Entries taken from a collection:
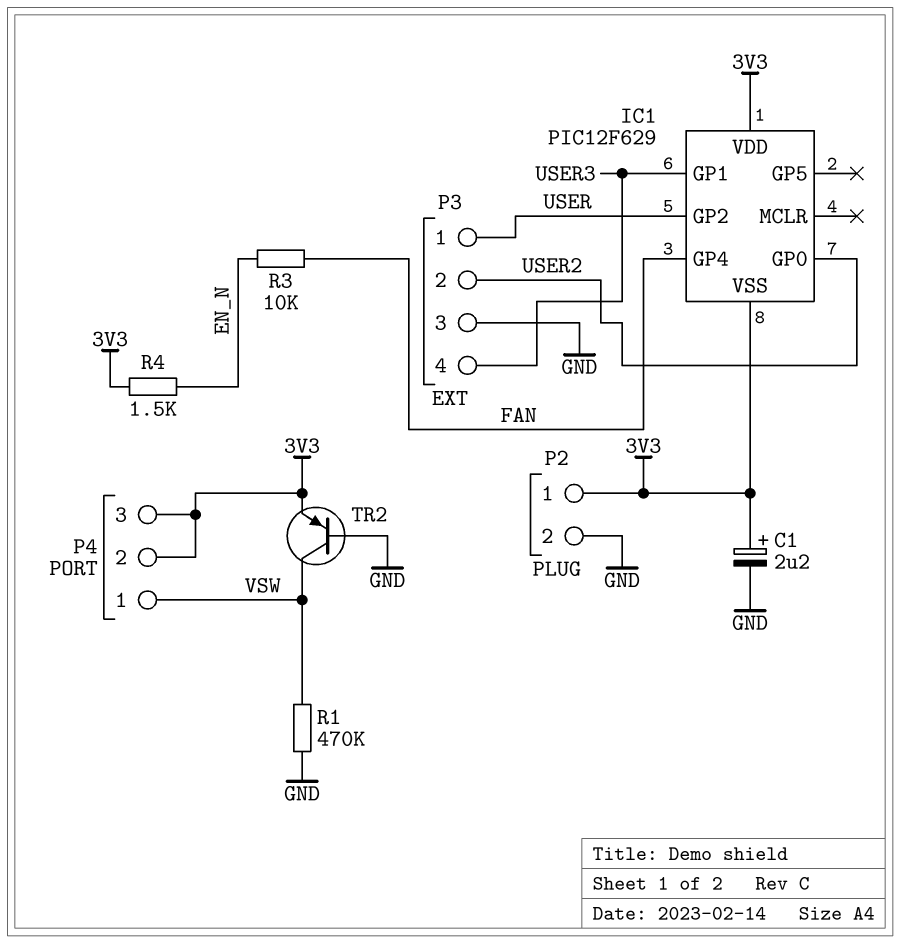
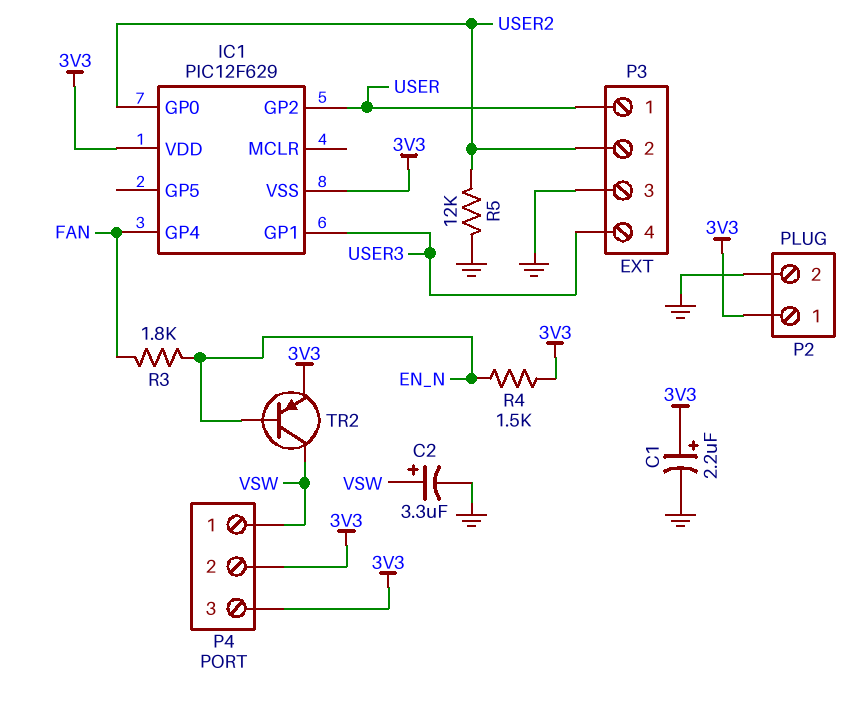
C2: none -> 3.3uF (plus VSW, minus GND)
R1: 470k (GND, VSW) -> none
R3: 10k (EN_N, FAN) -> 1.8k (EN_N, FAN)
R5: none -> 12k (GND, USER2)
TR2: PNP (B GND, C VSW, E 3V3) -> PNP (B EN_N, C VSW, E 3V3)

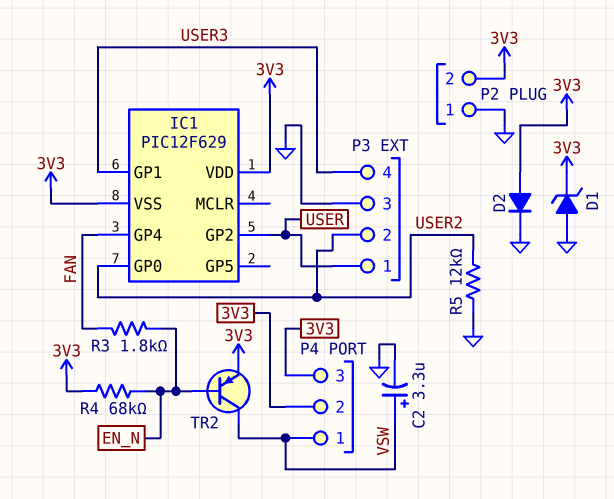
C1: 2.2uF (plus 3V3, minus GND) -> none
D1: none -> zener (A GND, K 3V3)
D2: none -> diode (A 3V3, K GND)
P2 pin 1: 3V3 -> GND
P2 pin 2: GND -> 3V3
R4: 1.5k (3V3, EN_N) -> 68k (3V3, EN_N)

==

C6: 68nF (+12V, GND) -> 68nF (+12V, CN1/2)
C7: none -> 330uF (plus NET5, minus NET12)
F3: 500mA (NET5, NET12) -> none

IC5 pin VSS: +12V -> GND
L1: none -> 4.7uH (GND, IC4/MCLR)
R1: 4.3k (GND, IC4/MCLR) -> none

* * *

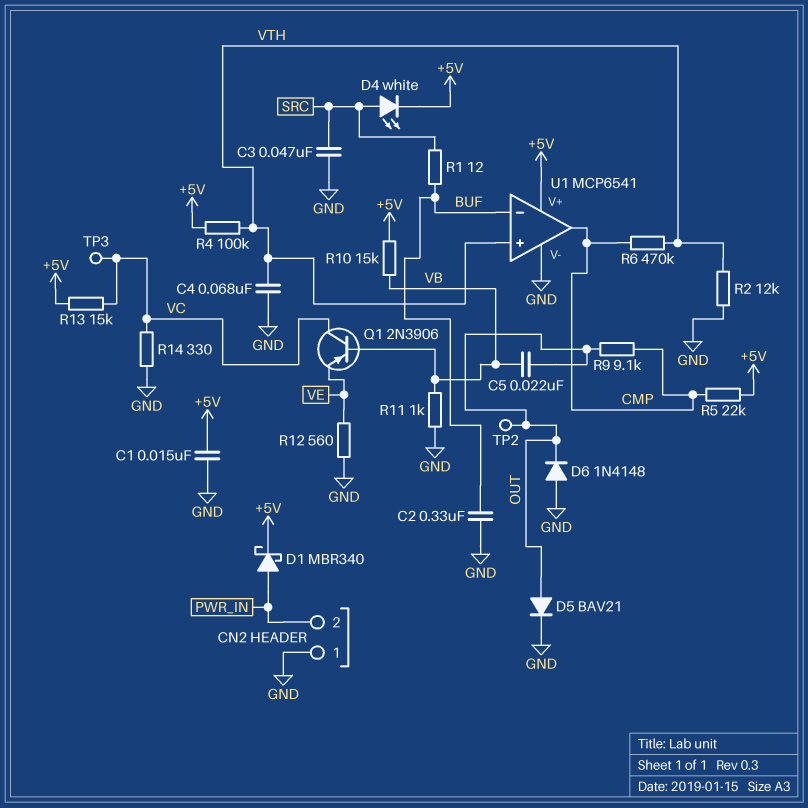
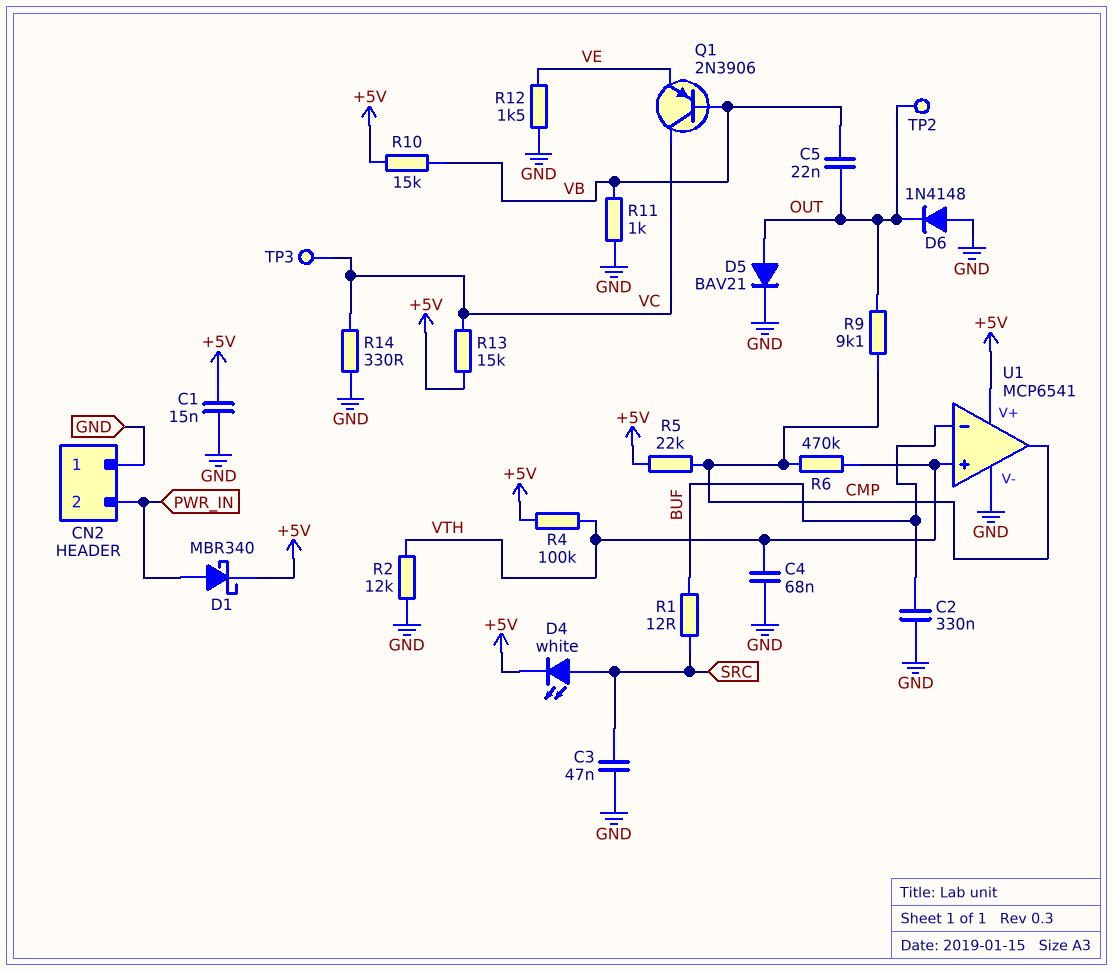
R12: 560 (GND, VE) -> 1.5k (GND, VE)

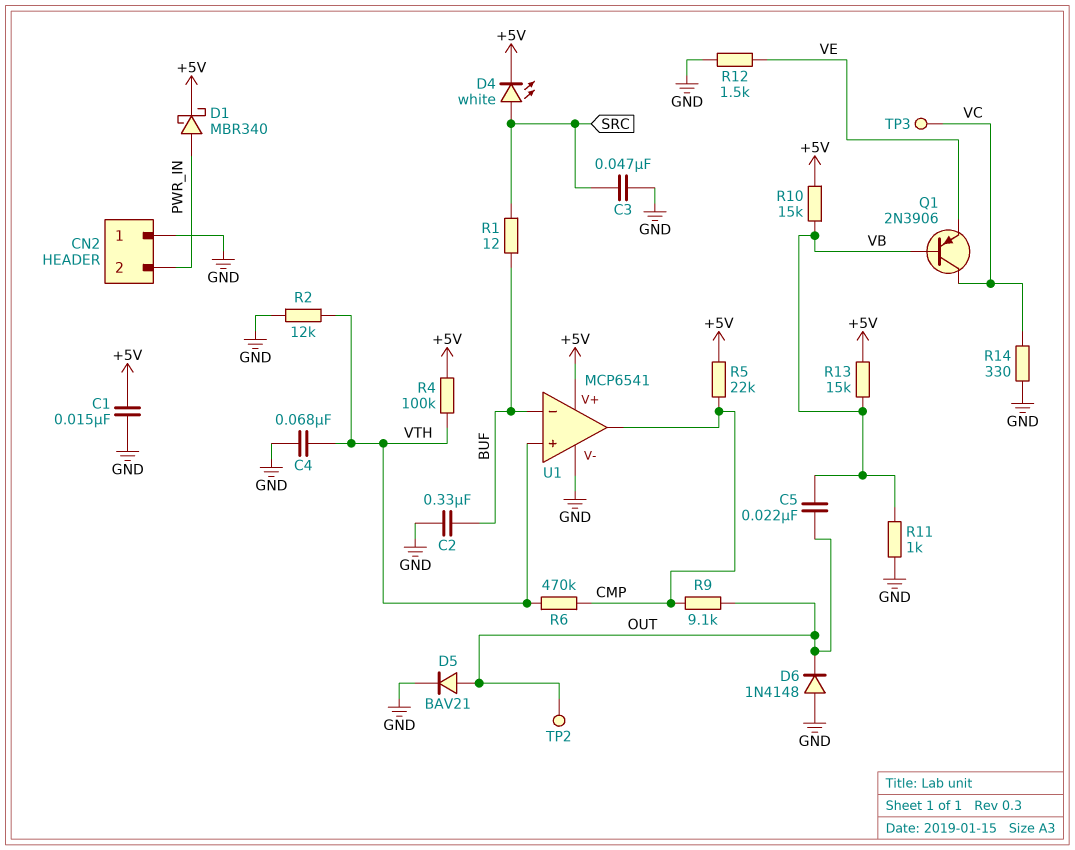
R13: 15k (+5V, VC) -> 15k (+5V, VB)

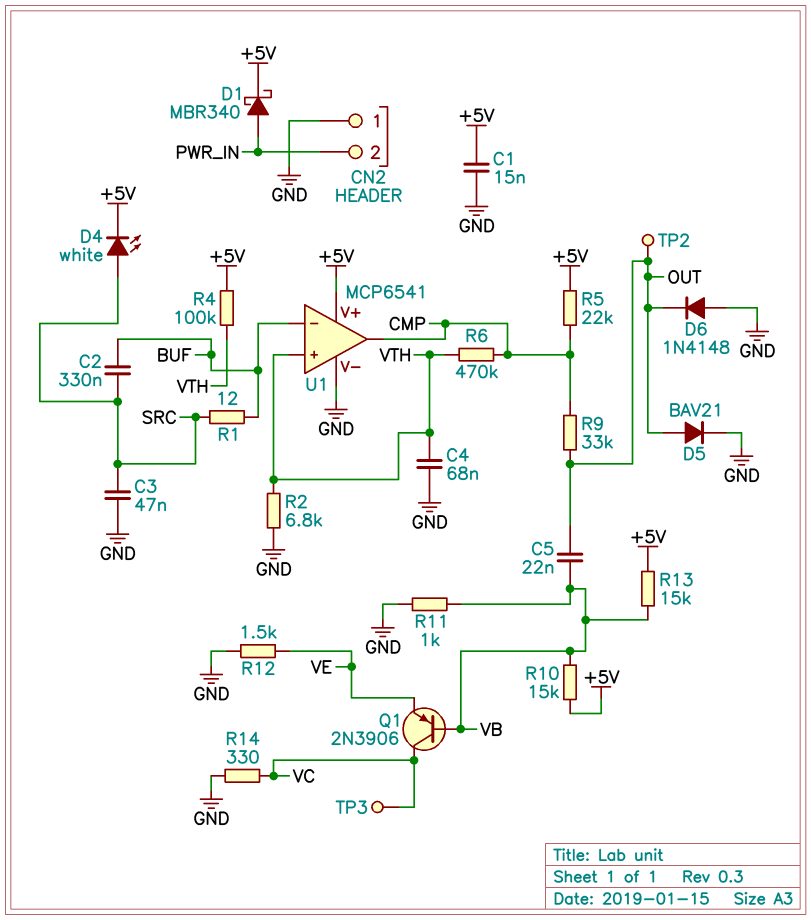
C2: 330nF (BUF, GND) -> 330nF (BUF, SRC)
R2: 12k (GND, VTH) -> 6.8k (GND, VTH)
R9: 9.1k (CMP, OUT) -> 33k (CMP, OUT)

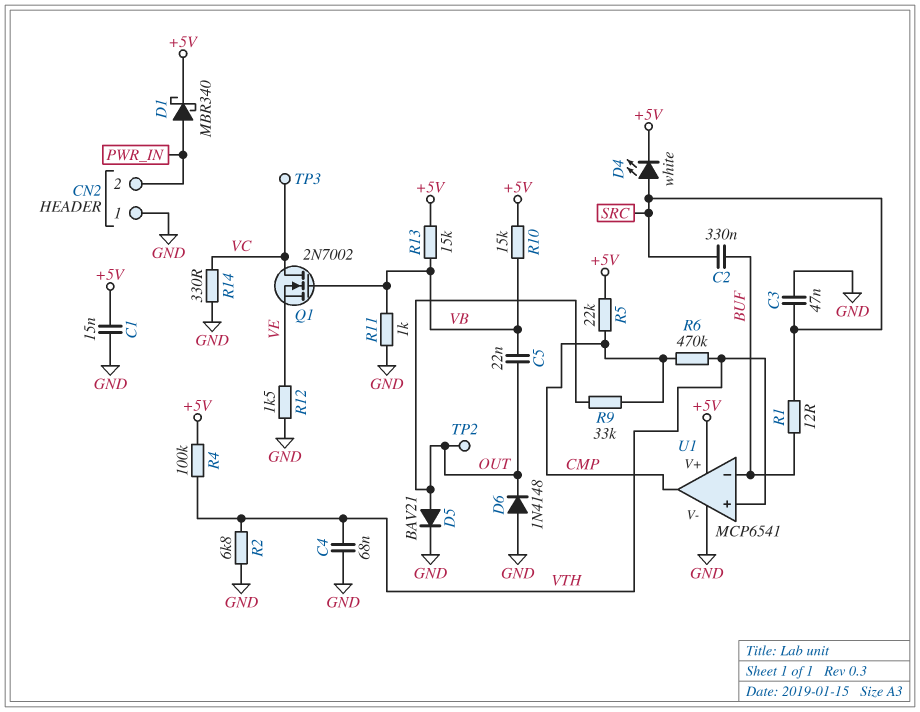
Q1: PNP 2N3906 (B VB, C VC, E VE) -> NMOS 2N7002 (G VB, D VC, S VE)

## What you have to do:
Write out exactly the run of lines above that starts at the line containing "R1: 470k (GND, VSW) -> none" and ends at the line containing "D1: none -> zener (A GND, K 3V3)". Include both, and leave the pictures out.

## Expected output:
R1: 470k (GND, VSW) -> none
R3: 10k (EN_N, FAN) -> 1.8k (EN_N, FAN)
R5: none -> 12k (GND, USER2)
TR2: PNP (B GND, C VSW, E 3V3) -> PNP (B EN_N, C VSW, E 3V3)

C1: 2.2uF (plus 3V3, minus GND) -> none
D1: none -> zener (A GND, K 3V3)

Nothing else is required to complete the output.